----- Task input

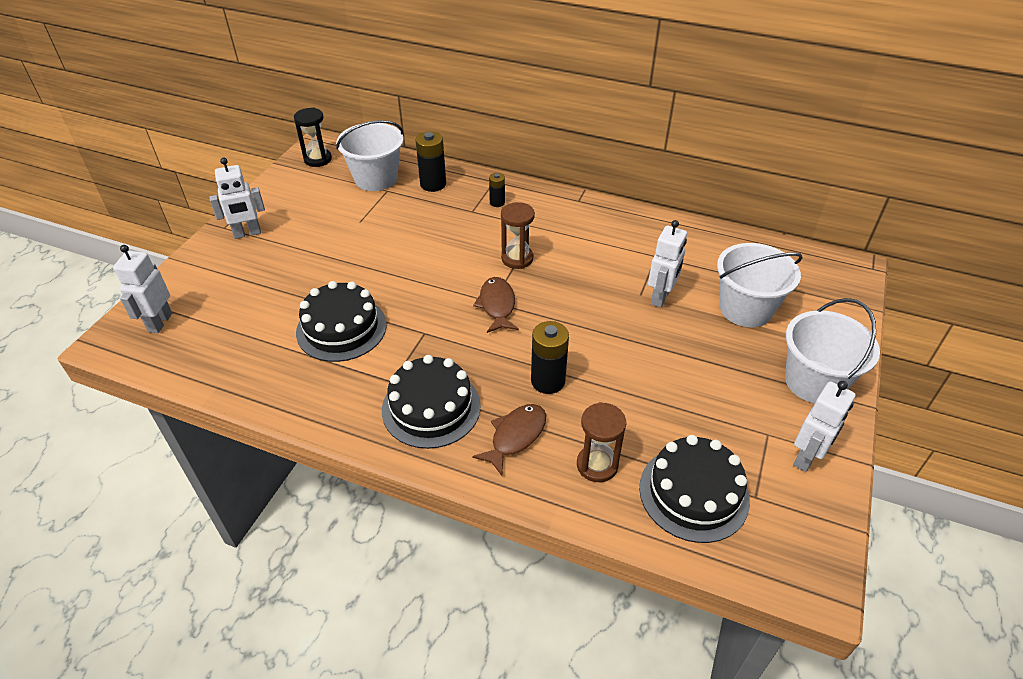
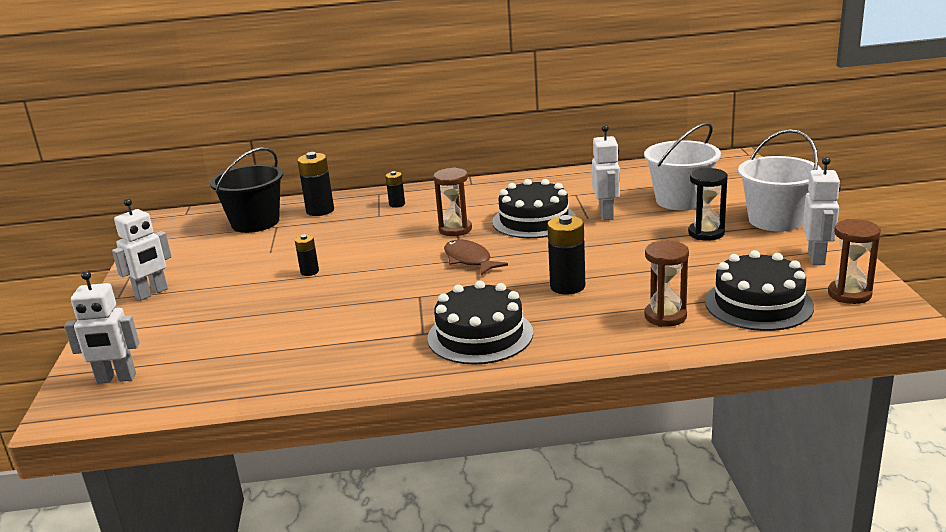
camera: 25 degrees left, 20 degrees down
white robot [113,245,172,333] -> white robot turned 75 degrees counterclockwise [64,271,140,384]
black hourglass [294,108,332,167] -> black hourglass moved to [688,168,728,241]
black cake [296,281,387,362] -> black cake moved to [492,179,576,238]
white bucket [336,120,404,191] -> black bucket [210,147,283,233]
brown fish [472,404,546,476] -> none
none -> black battery [295,235,319,276]
none -> brown hourglass [828,219,881,304]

----------

| To do |
Repeat the data exactly in full, omitting its pictures.

| Written solution |
camera: 25 degrees left, 20 degrees down
white robot [113,245,172,333] -> white robot turned 75 degrees counterclockwise [64,271,140,384]
black hourglass [294,108,332,167] -> black hourglass moved to [688,168,728,241]
black cake [296,281,387,362] -> black cake moved to [492,179,576,238]
white bucket [336,120,404,191] -> black bucket [210,147,283,233]
brown fish [472,404,546,476] -> none
none -> black battery [295,235,319,276]
none -> brown hourglass [828,219,881,304]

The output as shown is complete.